### Data for processing
%%
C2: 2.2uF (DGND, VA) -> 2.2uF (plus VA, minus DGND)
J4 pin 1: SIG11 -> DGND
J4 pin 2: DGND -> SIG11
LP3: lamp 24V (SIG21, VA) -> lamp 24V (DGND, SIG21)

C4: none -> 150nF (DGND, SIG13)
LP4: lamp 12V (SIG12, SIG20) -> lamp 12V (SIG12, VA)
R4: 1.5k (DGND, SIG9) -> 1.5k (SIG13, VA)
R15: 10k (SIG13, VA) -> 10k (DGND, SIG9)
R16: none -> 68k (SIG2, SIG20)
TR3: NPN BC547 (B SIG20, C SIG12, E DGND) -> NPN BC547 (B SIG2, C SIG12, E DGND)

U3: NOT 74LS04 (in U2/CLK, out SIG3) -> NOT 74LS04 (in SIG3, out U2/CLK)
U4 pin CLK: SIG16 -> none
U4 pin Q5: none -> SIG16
%%
### Action item
Copy out every line of the data where the word "none" occurs.

### Task solution
C4: none -> 150nF (DGND, SIG13)
R16: none -> 68k (SIG2, SIG20)
U4 pin CLK: SIG16 -> none
U4 pin Q5: none -> SIG16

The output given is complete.